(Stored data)

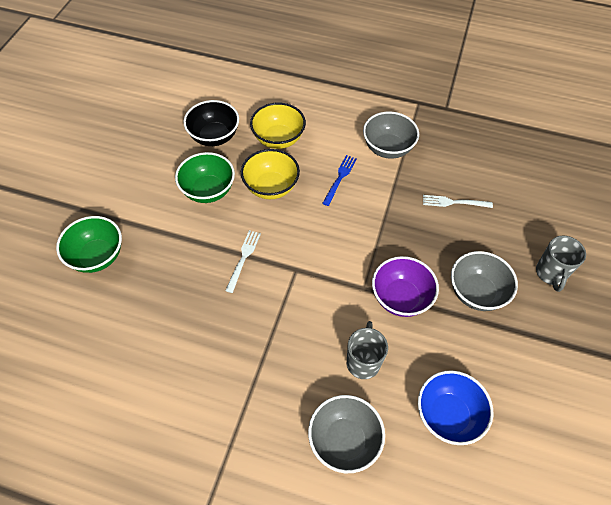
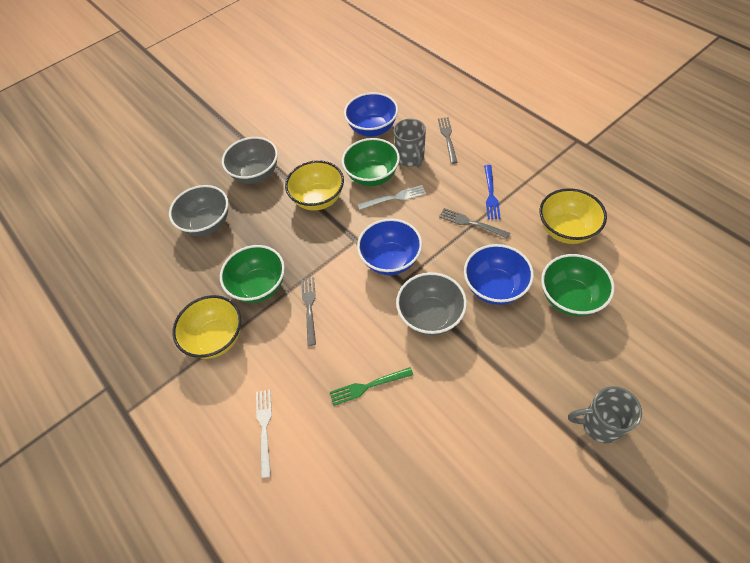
black bowl: 1 -> 0
blue bowl: 1 -> 3
green bowl: 2 -> 3
green fork: 0 -> 1
grey fork: 0 -> 3
purple bowl: 1 -> 0
yellow bowl: 2 -> 3

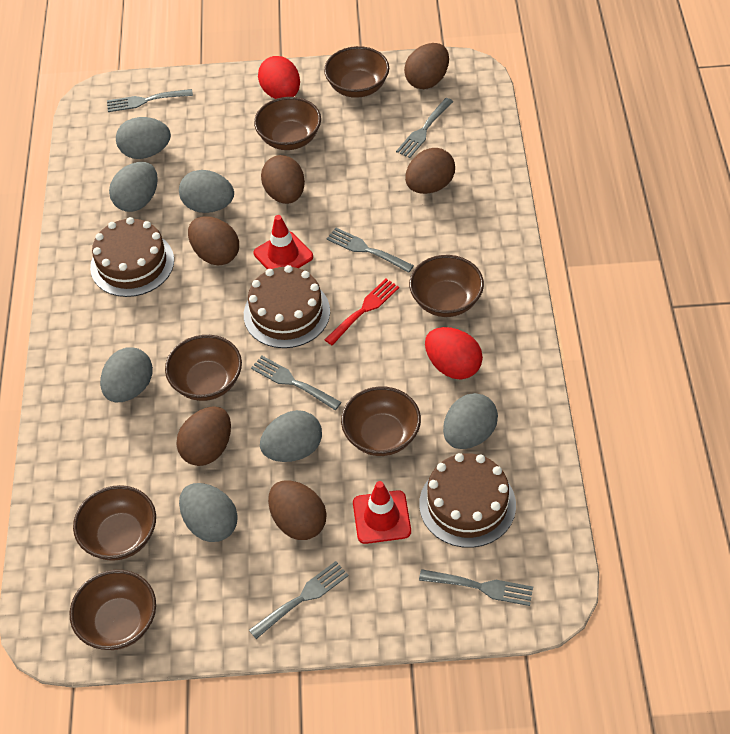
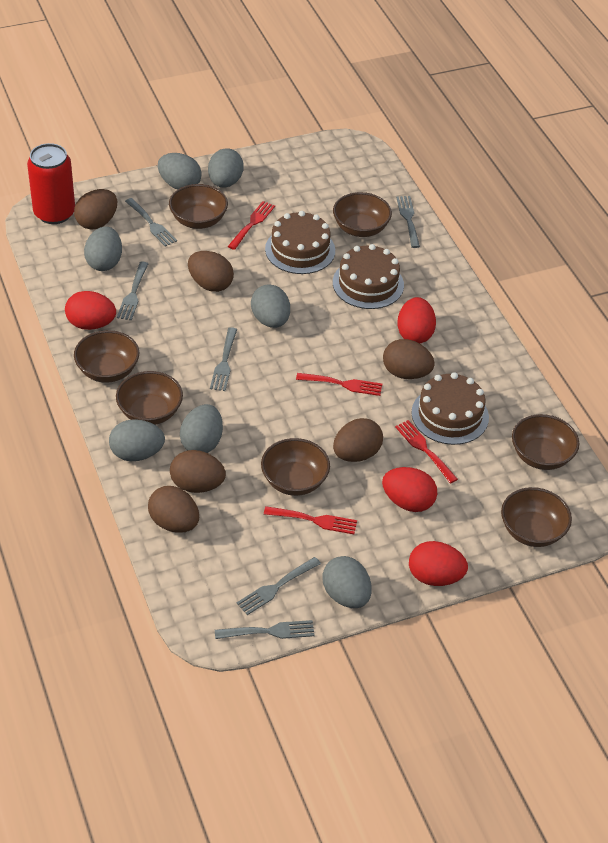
red can: 0 -> 1
red egg: 2 -> 4
red fork: 1 -> 4
red traffic cone: 2 -> 0

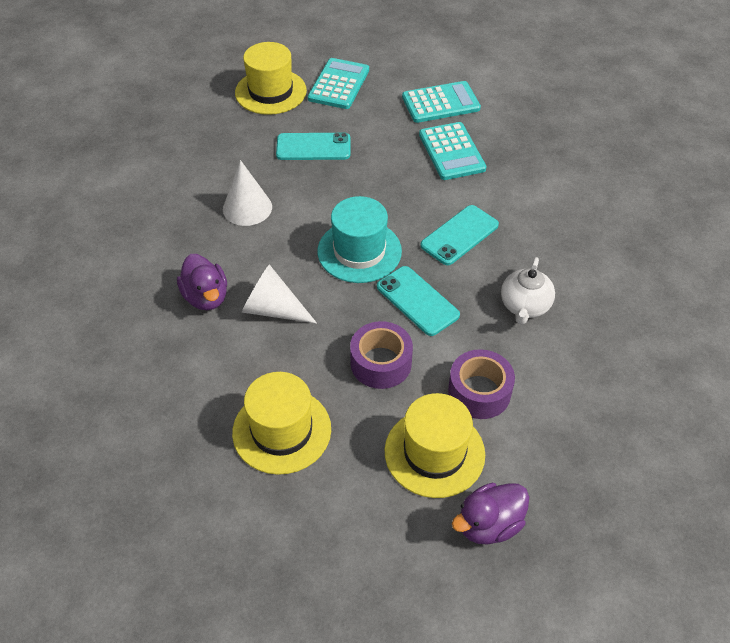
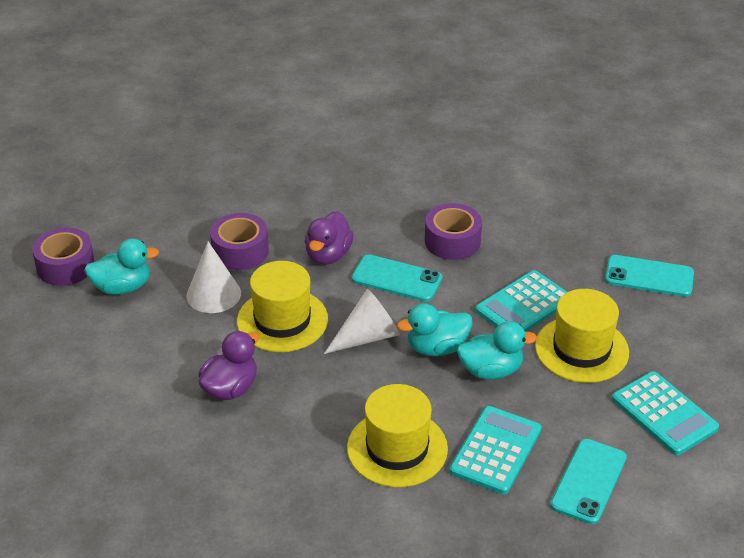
purple tape: 2 -> 3
turquoise duck: 0 -> 3
turquoise hat: 1 -> 0
white teapot: 1 -> 0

> _Problem statement_
Lines holding "bowl" in the data above: copy each of them.

> _Reply to the exercise_
black bowl: 1 -> 0
blue bowl: 1 -> 3
green bowl: 2 -> 3
purple bowl: 1 -> 0
yellow bowl: 2 -> 3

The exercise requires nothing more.